> THE INPUT
--*--

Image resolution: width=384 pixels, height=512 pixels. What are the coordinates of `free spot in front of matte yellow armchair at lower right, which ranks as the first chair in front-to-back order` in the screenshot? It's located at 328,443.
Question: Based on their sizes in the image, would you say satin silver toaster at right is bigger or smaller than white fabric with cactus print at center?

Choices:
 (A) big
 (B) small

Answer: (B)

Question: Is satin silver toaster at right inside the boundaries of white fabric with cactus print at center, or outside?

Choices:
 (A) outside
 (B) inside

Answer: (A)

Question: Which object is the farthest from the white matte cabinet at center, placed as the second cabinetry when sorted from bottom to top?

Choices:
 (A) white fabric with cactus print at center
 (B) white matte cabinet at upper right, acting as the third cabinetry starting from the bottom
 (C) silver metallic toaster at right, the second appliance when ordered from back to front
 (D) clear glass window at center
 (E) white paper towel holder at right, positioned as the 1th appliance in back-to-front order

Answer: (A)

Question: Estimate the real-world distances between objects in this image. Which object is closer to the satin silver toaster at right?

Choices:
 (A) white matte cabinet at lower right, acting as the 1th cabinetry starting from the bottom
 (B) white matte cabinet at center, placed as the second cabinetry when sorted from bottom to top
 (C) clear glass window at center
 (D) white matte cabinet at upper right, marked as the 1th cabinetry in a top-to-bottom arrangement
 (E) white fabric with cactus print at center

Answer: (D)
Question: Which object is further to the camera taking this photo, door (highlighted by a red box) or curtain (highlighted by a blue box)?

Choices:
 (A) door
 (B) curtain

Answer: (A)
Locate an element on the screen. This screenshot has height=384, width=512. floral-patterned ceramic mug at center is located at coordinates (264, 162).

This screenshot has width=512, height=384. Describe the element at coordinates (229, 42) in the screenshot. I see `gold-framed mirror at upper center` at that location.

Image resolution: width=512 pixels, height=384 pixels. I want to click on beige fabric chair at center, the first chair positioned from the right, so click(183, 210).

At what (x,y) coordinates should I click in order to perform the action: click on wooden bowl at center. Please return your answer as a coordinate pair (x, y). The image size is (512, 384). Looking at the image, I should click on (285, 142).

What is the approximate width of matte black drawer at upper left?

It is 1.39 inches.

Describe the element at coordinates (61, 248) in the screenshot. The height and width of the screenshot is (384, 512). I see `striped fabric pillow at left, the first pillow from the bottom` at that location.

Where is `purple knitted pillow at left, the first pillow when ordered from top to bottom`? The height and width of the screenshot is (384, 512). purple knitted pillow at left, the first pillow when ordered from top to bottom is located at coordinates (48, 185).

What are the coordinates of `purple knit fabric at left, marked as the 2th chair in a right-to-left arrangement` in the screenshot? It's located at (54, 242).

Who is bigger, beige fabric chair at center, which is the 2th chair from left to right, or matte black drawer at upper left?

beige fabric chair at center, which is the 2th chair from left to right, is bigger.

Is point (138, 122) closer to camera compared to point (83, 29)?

--*--

> YOUR OBJECTIVE
Please count the lines in the records above that contain the string "click", treating uppercase and lowercase letters as different. Reply with the number alone.

> FINISHED ANSWER
2